**YOUR ASSIGNMENT**. Please give back, word for word, only the lines starting at the one containing "(156, 315) = (339, 434): red" and ending at the one containing "(691, 98) = (553, 148): grey" within the material below.
START EXTRACTED MATERIAL
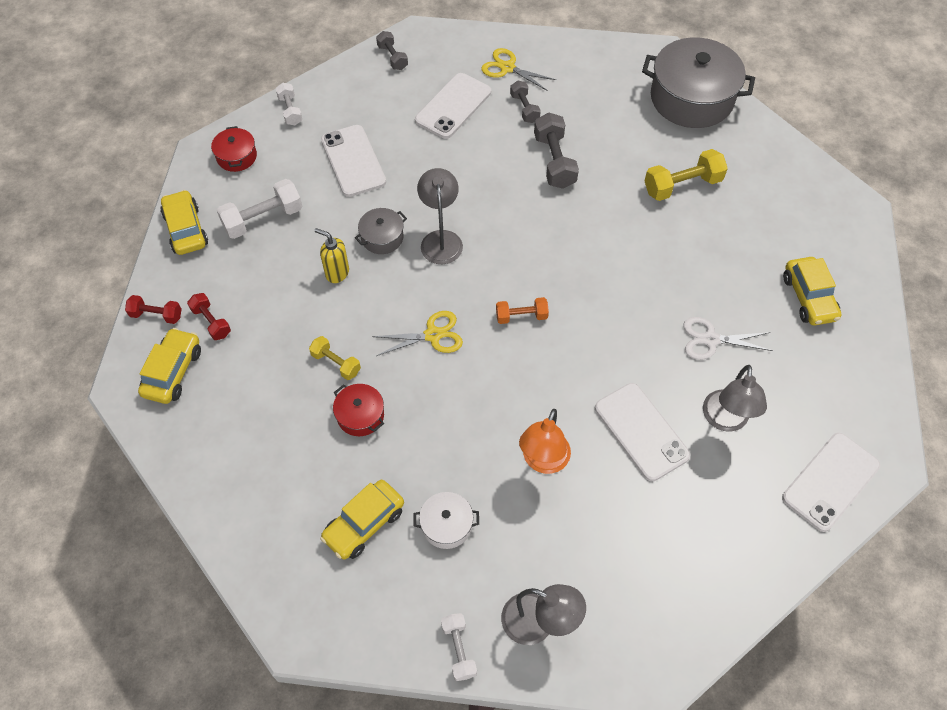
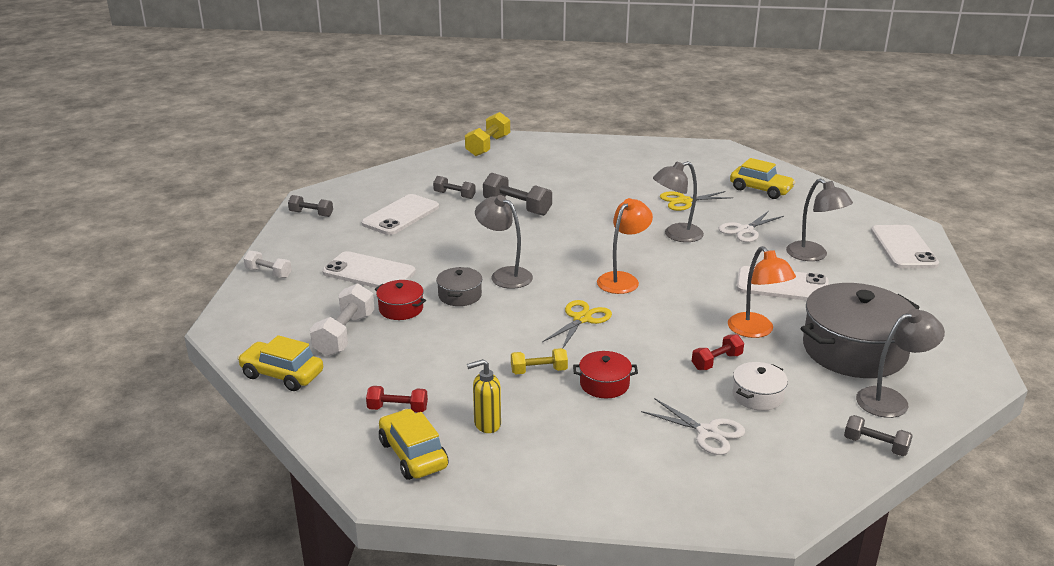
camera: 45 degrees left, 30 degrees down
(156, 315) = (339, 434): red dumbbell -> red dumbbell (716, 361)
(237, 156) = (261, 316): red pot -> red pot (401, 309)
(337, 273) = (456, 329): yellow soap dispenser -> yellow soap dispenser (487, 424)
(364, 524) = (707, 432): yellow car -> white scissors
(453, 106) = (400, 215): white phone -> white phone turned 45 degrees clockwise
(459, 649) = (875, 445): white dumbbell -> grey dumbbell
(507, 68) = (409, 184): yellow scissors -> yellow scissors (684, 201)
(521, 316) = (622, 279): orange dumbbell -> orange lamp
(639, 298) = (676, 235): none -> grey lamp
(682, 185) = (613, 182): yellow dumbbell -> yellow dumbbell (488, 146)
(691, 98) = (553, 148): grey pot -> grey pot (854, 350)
END EXTRACTED MATERIAL
START EXTRACTED MATERIAL
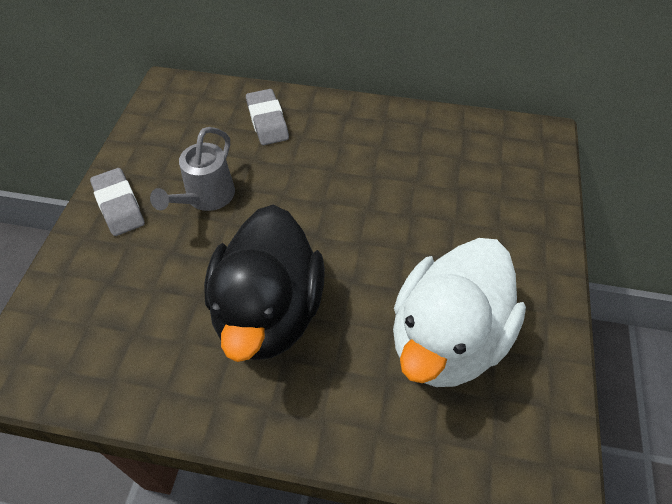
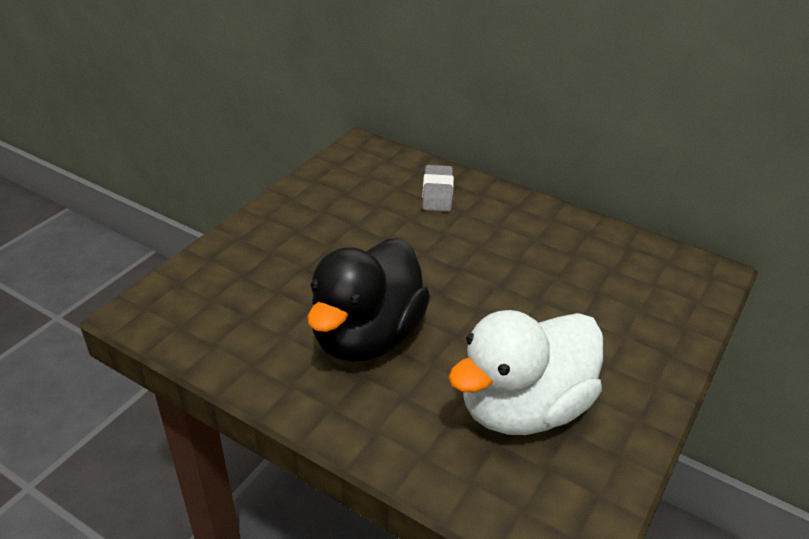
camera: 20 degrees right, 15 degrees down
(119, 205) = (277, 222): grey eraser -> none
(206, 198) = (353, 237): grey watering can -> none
END EXTRACTED MATERIAL
**PROBLEM SOLUTION**.
(156, 315) = (339, 434): red dumbbell -> red dumbbell (716, 361)
(237, 156) = (261, 316): red pot -> red pot (401, 309)
(337, 273) = (456, 329): yellow soap dispenser -> yellow soap dispenser (487, 424)
(364, 524) = (707, 432): yellow car -> white scissors
(453, 106) = (400, 215): white phone -> white phone turned 45 degrees clockwise
(459, 649) = (875, 445): white dumbbell -> grey dumbbell
(507, 68) = (409, 184): yellow scissors -> yellow scissors (684, 201)
(521, 316) = (622, 279): orange dumbbell -> orange lamp
(639, 298) = (676, 235): none -> grey lamp
(682, 185) = (613, 182): yellow dumbbell -> yellow dumbbell (488, 146)
(691, 98) = (553, 148): grey pot -> grey pot (854, 350)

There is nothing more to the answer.